» TASK BRIEF
Please repeat exactly the lines below from the one containing "C9: 15nF (N12, N15) -> 10nF (N12, N15)" down to the one containing "U33: none -> NOT (in T25, out Y26)", both included, and nothing else.

[Itemized modification records]

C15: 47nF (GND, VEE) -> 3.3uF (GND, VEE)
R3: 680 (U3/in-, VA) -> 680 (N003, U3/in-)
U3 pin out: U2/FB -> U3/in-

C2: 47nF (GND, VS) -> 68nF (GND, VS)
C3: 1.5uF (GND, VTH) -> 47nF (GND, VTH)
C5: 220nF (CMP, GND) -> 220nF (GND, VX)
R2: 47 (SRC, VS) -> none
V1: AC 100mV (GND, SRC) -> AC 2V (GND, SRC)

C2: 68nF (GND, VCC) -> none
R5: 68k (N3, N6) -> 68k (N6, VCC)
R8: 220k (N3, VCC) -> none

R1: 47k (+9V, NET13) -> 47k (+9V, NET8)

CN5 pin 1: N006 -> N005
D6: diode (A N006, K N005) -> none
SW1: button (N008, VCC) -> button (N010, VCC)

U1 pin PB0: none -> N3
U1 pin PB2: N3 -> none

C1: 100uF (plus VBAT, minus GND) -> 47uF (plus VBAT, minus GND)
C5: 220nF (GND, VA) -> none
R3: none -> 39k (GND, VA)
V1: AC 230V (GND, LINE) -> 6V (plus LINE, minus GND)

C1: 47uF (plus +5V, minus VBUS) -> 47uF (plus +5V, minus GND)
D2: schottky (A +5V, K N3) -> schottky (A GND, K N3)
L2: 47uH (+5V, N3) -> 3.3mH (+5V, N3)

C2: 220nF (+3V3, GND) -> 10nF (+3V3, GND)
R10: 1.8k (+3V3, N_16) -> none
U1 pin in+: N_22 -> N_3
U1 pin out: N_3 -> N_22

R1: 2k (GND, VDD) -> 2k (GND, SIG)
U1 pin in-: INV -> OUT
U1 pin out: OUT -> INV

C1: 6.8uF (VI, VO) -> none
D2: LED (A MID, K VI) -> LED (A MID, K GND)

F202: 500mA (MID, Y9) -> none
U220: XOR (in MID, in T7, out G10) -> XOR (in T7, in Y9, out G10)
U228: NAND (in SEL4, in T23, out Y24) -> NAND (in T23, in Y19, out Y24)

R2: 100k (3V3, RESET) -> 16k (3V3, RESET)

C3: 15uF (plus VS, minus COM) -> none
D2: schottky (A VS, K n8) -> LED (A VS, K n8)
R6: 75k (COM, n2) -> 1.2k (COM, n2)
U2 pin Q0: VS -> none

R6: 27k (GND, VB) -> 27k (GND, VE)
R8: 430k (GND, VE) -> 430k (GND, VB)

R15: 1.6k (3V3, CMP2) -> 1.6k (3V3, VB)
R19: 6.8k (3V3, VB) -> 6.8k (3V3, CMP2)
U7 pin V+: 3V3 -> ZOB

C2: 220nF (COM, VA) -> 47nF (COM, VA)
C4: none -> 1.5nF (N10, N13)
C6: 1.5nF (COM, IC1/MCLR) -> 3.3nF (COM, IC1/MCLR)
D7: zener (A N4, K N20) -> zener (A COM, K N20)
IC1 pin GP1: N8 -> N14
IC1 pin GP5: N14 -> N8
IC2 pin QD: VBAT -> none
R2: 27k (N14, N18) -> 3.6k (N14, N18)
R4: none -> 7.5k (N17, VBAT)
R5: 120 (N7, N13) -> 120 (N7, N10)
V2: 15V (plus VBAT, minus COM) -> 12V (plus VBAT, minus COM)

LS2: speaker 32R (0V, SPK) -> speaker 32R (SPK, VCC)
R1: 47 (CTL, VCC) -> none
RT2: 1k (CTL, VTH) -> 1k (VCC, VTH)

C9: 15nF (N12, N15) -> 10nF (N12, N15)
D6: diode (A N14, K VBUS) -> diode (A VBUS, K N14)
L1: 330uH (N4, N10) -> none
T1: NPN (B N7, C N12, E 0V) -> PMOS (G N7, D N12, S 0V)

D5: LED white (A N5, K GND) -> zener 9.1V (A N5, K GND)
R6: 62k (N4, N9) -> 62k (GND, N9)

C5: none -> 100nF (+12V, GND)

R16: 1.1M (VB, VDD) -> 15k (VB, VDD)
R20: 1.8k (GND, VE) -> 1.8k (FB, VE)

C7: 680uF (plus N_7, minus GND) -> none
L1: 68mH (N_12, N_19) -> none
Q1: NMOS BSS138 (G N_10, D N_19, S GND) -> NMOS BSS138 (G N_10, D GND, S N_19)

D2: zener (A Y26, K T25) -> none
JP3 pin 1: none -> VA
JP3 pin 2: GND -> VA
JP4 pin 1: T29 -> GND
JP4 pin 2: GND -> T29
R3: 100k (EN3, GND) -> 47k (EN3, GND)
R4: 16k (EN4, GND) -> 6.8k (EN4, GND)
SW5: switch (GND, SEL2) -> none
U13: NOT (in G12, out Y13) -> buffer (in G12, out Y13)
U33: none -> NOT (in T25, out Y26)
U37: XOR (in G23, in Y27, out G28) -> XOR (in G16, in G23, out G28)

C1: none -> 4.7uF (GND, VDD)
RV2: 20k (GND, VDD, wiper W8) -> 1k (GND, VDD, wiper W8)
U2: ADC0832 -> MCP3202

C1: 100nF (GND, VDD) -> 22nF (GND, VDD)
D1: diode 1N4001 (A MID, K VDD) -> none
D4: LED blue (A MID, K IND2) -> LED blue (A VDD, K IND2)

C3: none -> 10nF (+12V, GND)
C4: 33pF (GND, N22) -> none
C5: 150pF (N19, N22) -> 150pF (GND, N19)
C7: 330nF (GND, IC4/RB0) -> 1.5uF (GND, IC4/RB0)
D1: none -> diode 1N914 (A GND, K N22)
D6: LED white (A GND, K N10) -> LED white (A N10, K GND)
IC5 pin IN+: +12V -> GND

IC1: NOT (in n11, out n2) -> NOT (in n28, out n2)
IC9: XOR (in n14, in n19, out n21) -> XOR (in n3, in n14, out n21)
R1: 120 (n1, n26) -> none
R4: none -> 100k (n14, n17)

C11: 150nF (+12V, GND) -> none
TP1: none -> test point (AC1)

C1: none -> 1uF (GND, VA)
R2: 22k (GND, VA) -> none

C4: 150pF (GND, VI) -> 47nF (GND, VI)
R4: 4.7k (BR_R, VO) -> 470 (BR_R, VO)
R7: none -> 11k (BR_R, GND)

» EXPECTED ANSWER
C9: 15nF (N12, N15) -> 10nF (N12, N15)
D6: diode (A N14, K VBUS) -> diode (A VBUS, K N14)
L1: 330uH (N4, N10) -> none
T1: NPN (B N7, C N12, E 0V) -> PMOS (G N7, D N12, S 0V)

D5: LED white (A N5, K GND) -> zener 9.1V (A N5, K GND)
R6: 62k (N4, N9) -> 62k (GND, N9)

C5: none -> 100nF (+12V, GND)

R16: 1.1M (VB, VDD) -> 15k (VB, VDD)
R20: 1.8k (GND, VE) -> 1.8k (FB, VE)

C7: 680uF (plus N_7, minus GND) -> none
L1: 68mH (N_12, N_19) -> none
Q1: NMOS BSS138 (G N_10, D N_19, S GND) -> NMOS BSS138 (G N_10, D GND, S N_19)

D2: zener (A Y26, K T25) -> none
JP3 pin 1: none -> VA
JP3 pin 2: GND -> VA
JP4 pin 1: T29 -> GND
JP4 pin 2: GND -> T29
R3: 100k (EN3, GND) -> 47k (EN3, GND)
R4: 16k (EN4, GND) -> 6.8k (EN4, GND)
SW5: switch (GND, SEL2) -> none
U13: NOT (in G12, out Y13) -> buffer (in G12, out Y13)
U33: none -> NOT (in T25, out Y26)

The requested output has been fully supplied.